_Request_. From the records below, determine the number of lines containing "camera". Output that number alone.

═════ Data for the task ═════

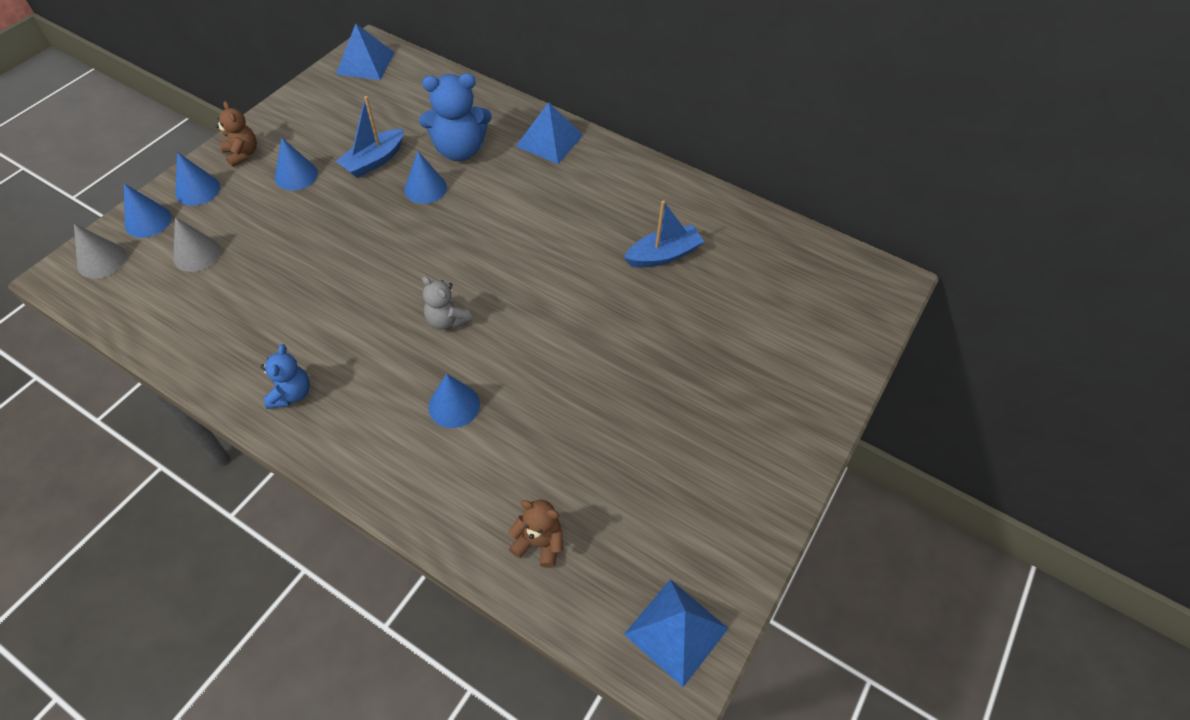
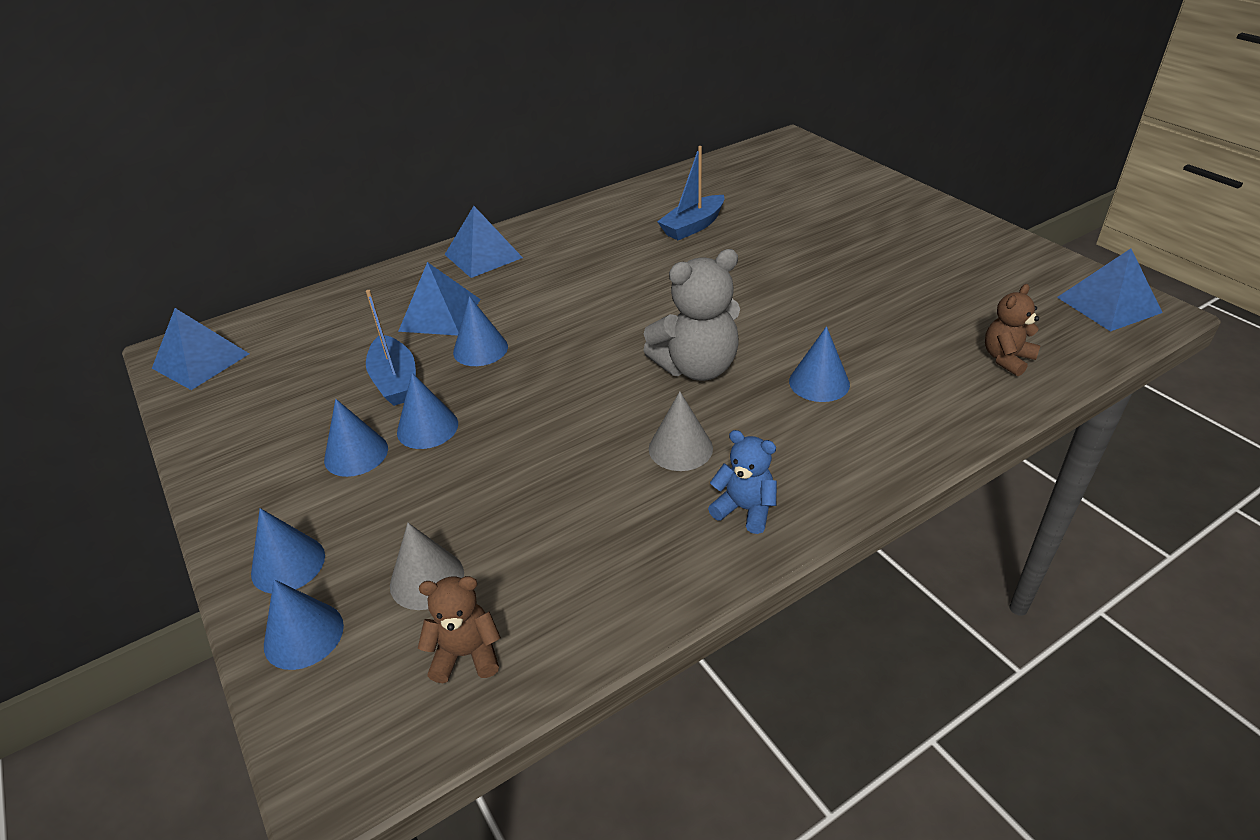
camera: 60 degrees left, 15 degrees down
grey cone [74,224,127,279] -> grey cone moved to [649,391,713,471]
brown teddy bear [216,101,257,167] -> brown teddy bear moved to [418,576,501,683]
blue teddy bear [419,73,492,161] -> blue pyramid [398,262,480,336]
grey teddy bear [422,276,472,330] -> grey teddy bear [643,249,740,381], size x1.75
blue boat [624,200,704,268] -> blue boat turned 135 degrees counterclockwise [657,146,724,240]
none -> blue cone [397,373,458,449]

═════
═════ Data for the task ═════

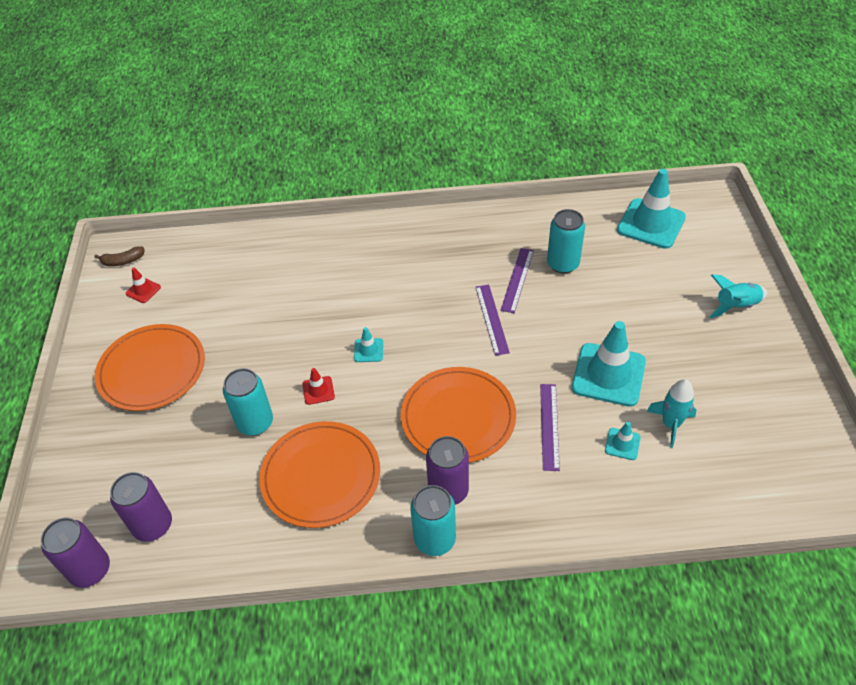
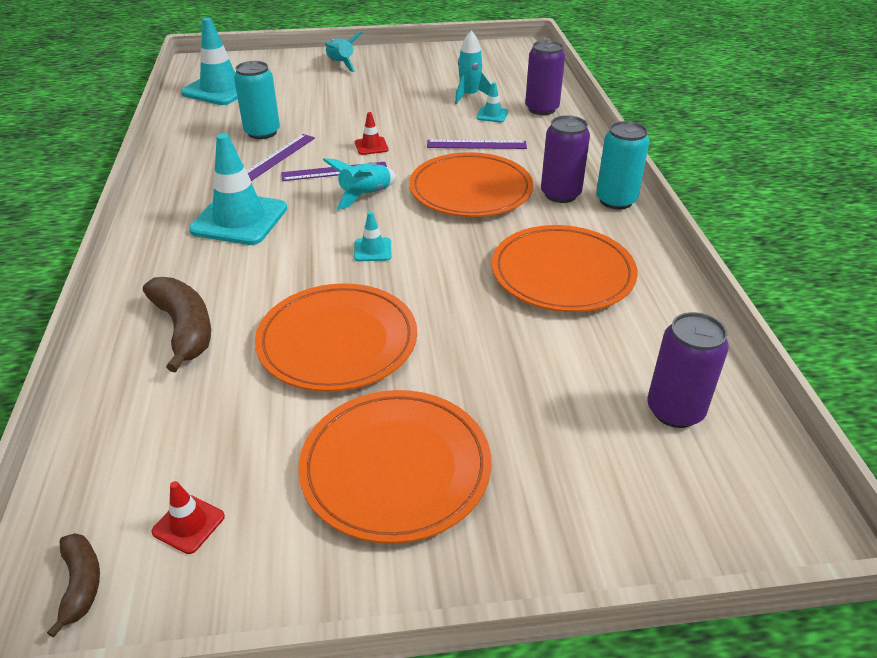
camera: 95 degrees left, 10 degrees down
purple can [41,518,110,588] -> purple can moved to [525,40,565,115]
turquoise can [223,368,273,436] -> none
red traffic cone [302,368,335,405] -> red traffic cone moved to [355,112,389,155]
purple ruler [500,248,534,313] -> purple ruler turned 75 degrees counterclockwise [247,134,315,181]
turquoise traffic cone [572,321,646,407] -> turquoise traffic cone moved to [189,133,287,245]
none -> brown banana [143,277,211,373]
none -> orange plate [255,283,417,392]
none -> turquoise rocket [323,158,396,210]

═════

_Expected answer_. 2